◆ THE TASK ◆
Scan the listing below for the word "white" and copy every line that has it.

◆ LISTED RECORDS ◆
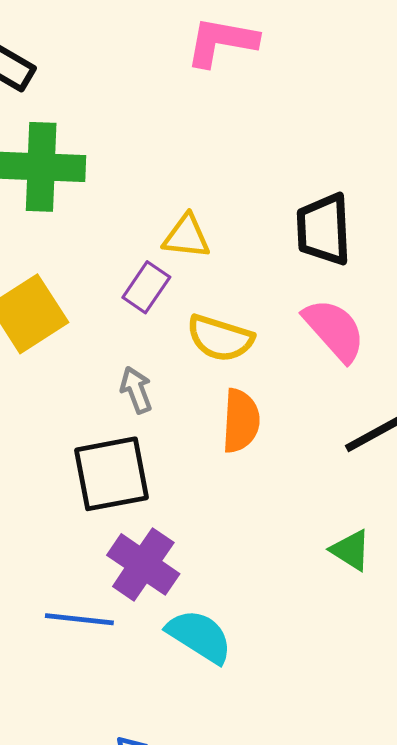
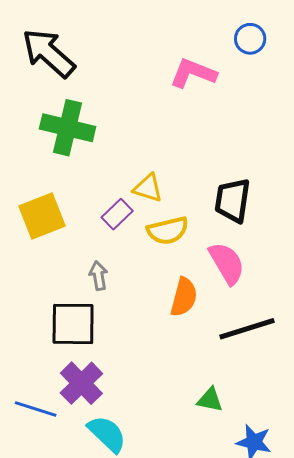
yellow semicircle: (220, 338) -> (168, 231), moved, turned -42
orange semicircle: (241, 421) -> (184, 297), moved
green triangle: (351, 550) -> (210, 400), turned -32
* * *
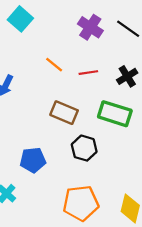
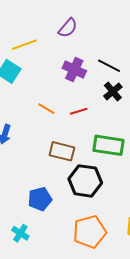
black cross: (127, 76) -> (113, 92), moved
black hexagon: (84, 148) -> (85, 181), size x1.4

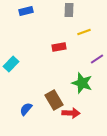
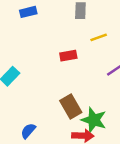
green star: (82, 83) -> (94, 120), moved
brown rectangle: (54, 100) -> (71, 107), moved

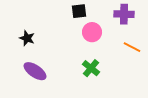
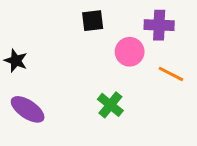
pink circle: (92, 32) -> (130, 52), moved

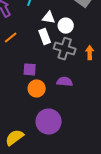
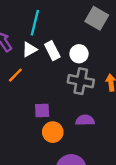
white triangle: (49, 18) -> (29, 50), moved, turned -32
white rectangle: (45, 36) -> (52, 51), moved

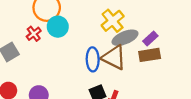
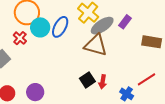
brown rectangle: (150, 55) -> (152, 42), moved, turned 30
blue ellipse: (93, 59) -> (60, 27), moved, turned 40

◆ TASK RESULT ◆
white triangle: (49, 18) -> (29, 50), moved, turned -32
white rectangle: (45, 36) -> (52, 51), moved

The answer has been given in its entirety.